> **What you have to do**:
Edit every row from the one containing "brown semicircle at (365, 239): moved" down to the one containing "purple arrow at (158, 101): rotated", both included, so that "semicircle" becomes "half circle" and nothing else changes. Give back only those rows.

--- Start of Supplied information ---

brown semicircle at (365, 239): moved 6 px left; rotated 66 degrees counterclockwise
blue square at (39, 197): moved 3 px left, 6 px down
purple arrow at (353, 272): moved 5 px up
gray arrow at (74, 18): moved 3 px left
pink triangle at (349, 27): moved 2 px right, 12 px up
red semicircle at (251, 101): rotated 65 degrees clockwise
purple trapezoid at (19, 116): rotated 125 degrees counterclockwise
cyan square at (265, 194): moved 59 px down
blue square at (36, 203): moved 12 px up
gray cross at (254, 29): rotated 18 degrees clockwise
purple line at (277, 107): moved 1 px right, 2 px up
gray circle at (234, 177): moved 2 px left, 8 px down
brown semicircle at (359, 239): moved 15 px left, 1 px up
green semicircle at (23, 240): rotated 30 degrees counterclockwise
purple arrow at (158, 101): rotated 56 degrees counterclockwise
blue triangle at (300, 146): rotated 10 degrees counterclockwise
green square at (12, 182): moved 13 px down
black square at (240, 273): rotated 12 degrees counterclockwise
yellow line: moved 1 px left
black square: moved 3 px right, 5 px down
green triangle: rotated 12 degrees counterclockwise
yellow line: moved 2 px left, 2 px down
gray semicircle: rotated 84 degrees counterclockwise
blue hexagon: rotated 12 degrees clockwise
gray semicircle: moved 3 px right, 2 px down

--- End of Supplied information ---
--- Start of Supplied information ---

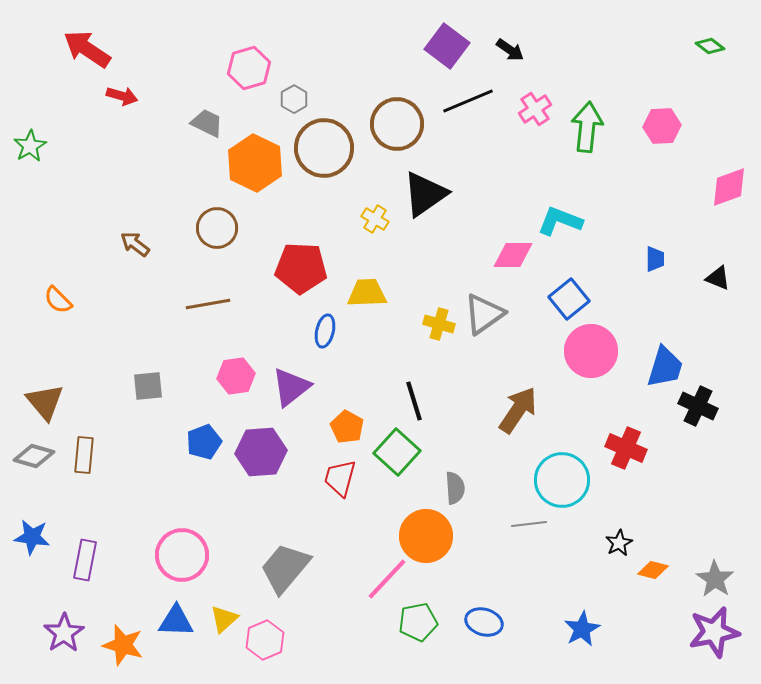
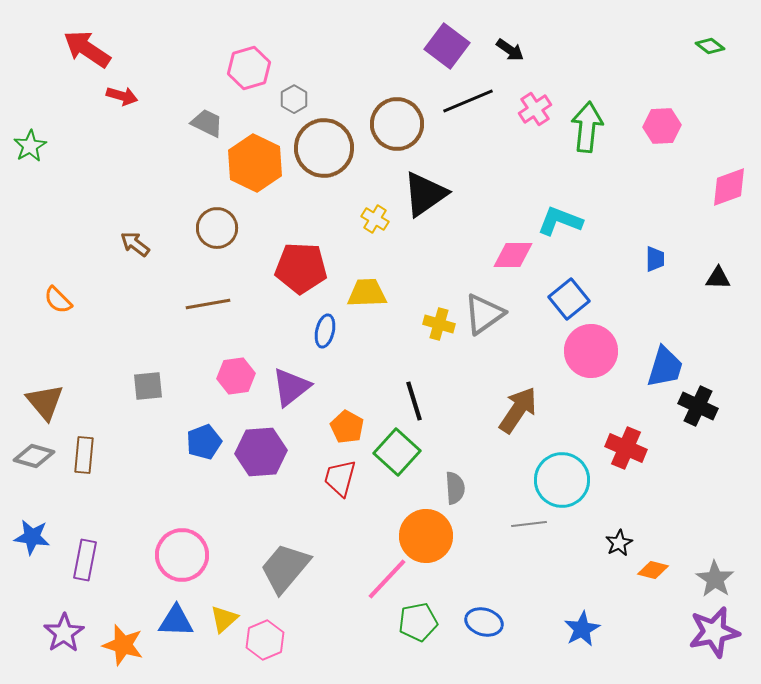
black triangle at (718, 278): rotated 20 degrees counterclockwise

--- End of Supplied information ---
--- Start of Supplied information ---

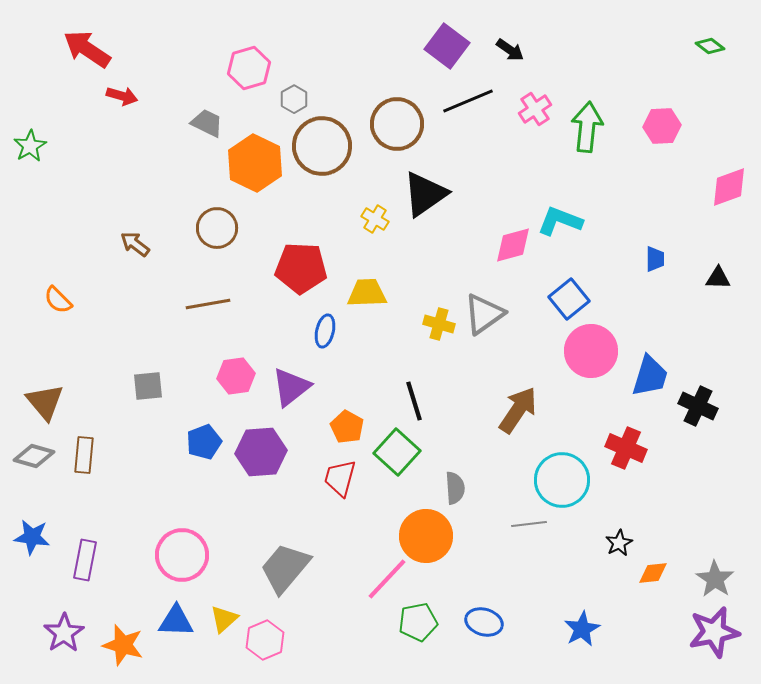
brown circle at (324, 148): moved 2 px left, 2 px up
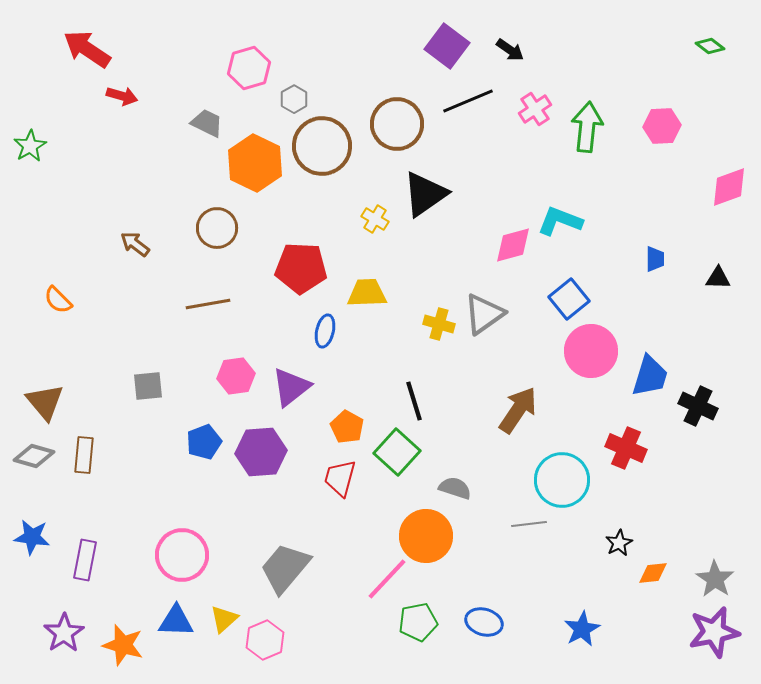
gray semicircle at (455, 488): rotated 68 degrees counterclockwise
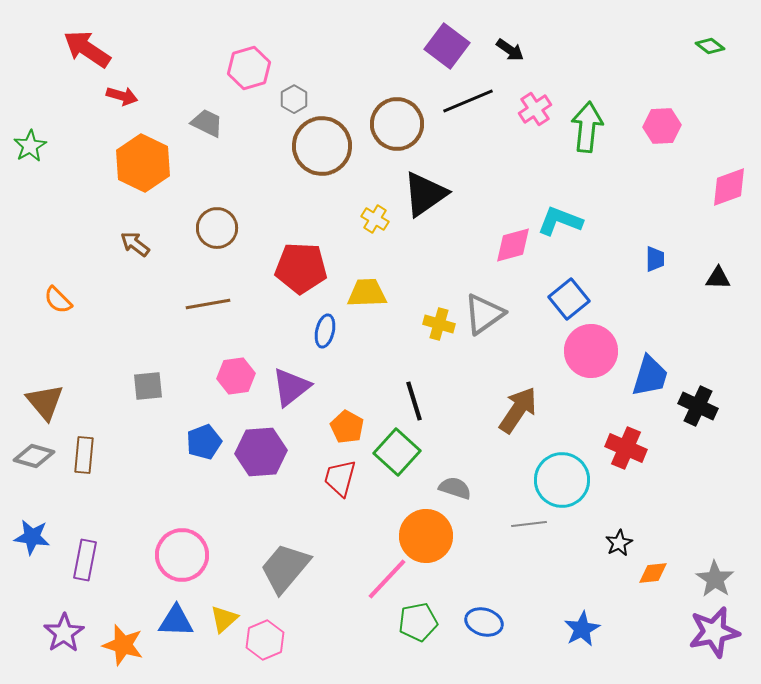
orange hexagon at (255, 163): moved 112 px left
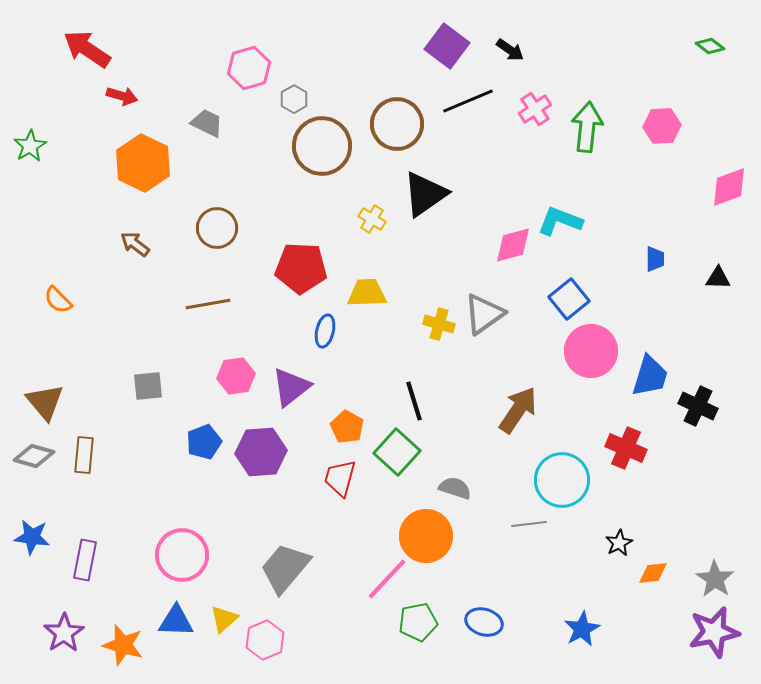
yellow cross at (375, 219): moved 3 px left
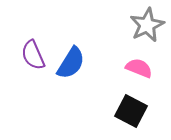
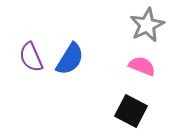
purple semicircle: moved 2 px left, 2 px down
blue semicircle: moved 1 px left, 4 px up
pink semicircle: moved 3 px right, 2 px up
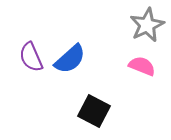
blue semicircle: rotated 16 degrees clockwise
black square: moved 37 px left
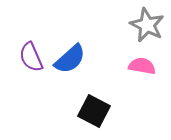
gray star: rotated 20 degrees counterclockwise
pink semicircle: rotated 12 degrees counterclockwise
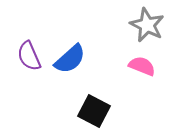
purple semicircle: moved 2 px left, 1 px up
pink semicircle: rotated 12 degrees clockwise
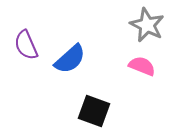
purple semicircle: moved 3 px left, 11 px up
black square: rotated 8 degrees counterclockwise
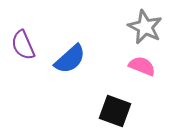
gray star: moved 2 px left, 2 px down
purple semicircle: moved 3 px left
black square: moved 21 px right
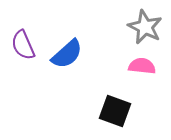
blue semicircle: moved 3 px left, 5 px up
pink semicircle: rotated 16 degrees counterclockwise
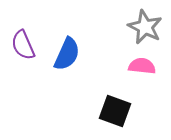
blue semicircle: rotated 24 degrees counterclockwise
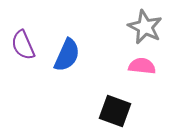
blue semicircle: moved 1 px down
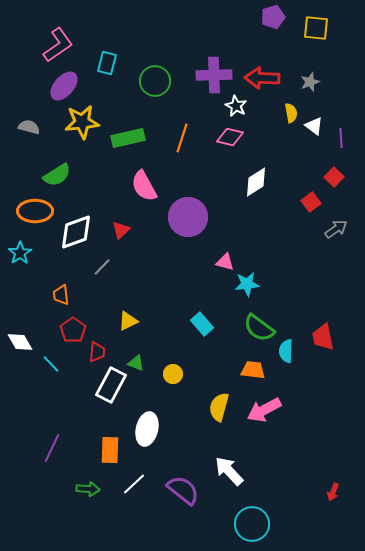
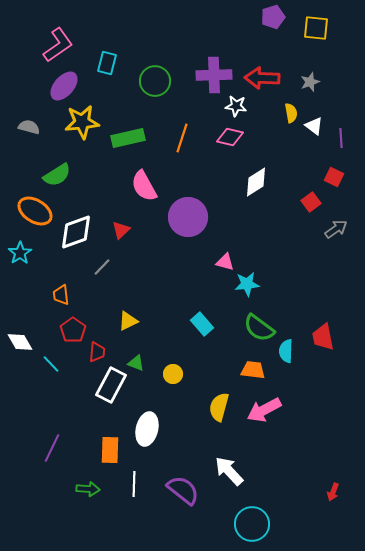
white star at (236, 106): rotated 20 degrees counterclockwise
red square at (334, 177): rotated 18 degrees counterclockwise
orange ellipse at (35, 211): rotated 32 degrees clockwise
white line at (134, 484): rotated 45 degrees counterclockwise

--- End of Supplied information ---

> **Reply to the task**:
brown half circle at (365, 239): moved 6 px left; rotated 66 degrees counterclockwise
blue square at (39, 197): moved 3 px left, 6 px down
purple arrow at (353, 272): moved 5 px up
gray arrow at (74, 18): moved 3 px left
pink triangle at (349, 27): moved 2 px right, 12 px up
red half circle at (251, 101): rotated 65 degrees clockwise
purple trapezoid at (19, 116): rotated 125 degrees counterclockwise
cyan square at (265, 194): moved 59 px down
blue square at (36, 203): moved 12 px up
gray cross at (254, 29): rotated 18 degrees clockwise
purple line at (277, 107): moved 1 px right, 2 px up
gray circle at (234, 177): moved 2 px left, 8 px down
brown half circle at (359, 239): moved 15 px left, 1 px up
green half circle at (23, 240): rotated 30 degrees counterclockwise
purple arrow at (158, 101): rotated 56 degrees counterclockwise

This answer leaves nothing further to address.